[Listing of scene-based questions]

START

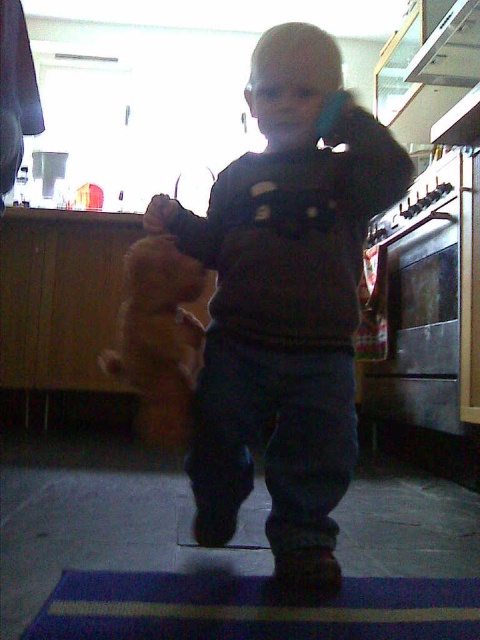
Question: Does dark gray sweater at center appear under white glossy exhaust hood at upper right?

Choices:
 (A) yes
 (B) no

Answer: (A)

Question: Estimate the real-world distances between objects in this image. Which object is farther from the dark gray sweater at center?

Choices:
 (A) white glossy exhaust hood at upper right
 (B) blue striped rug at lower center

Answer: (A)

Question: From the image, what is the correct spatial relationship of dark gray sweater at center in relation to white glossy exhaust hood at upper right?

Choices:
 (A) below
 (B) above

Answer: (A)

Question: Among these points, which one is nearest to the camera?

END

Goal
Update the listing above by replacing each occurrence of "dark gray sweater" with "black wool sweater" and keeping all other text unchanged. Leave the pictures out of the result.

Task answer
Question: Does black wool sweater at center appear under white glossy exhaust hood at upper right?

Choices:
 (A) yes
 (B) no

Answer: (A)

Question: Estimate the real-world distances between objects in this image. Which object is farther from the black wool sweater at center?

Choices:
 (A) white glossy exhaust hood at upper right
 (B) blue striped rug at lower center

Answer: (A)

Question: From the image, what is the correct spatial relationship of black wool sweater at center in relation to white glossy exhaust hood at upper right?

Choices:
 (A) below
 (B) above

Answer: (A)

Question: Among these points, which one is nearest to the camera?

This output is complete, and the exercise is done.